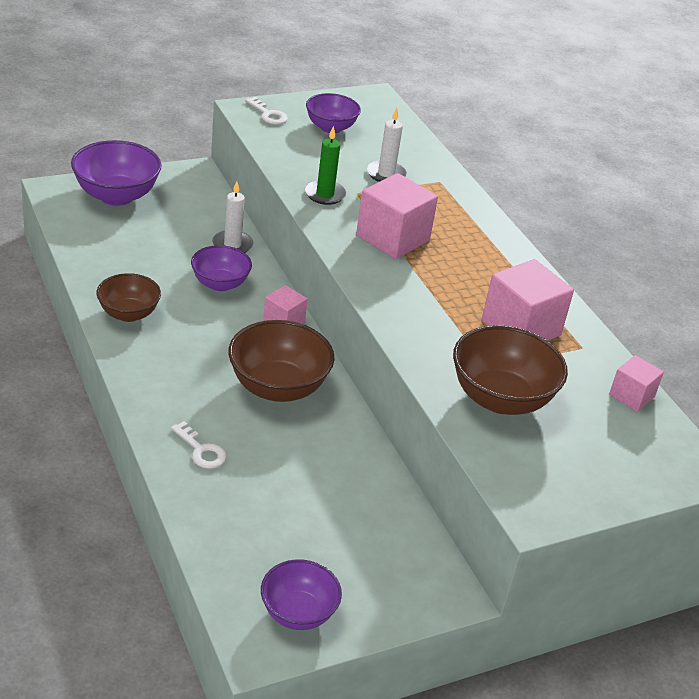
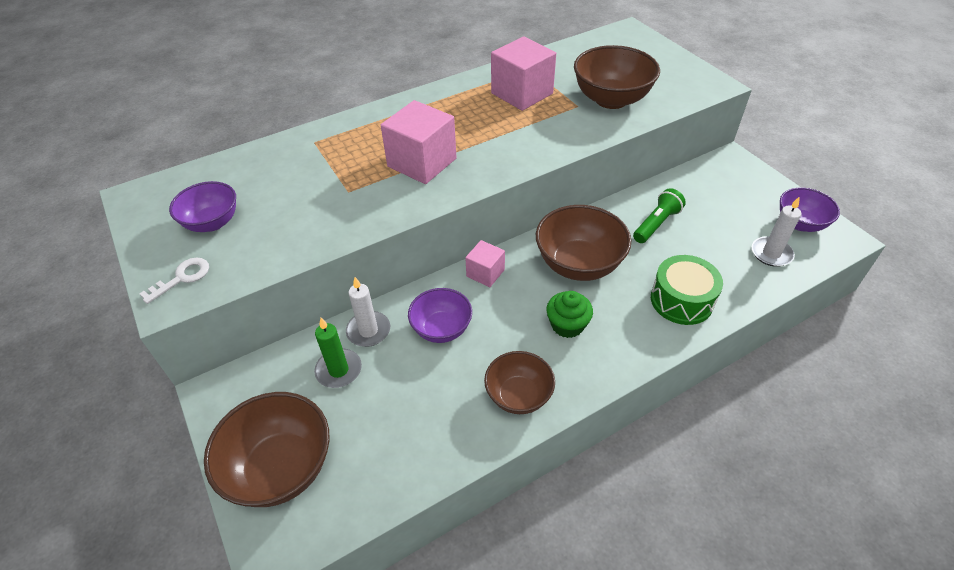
camera: 90 degrees left, 10 degrees up
(116, 196) = (281, 468): purple bowl -> brown bowl
(197, 360) = (567, 325): none -> green cupcake
(201, 450) = (681, 300): white key -> green drum
(325, 194) = (357, 212): green candle -> green candle (339, 370)
(328, 468) = (656, 224): none -> green flashlight
(386, 174) = (307, 175): white candle -> white candle (771, 253)
(631, 396) = (573, 51): pink cube -> none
---+---
EXERCISE OBJECTIVE: What is needed here is an exact copy of every record, with the pictures left out.

FINAL ANSWER:
camera: 90 degrees left, 10 degrees up
(116, 196) = (281, 468): purple bowl -> brown bowl
(197, 360) = (567, 325): none -> green cupcake
(201, 450) = (681, 300): white key -> green drum
(325, 194) = (357, 212): green candle -> green candle (339, 370)
(328, 468) = (656, 224): none -> green flashlight
(386, 174) = (307, 175): white candle -> white candle (771, 253)
(631, 396) = (573, 51): pink cube -> none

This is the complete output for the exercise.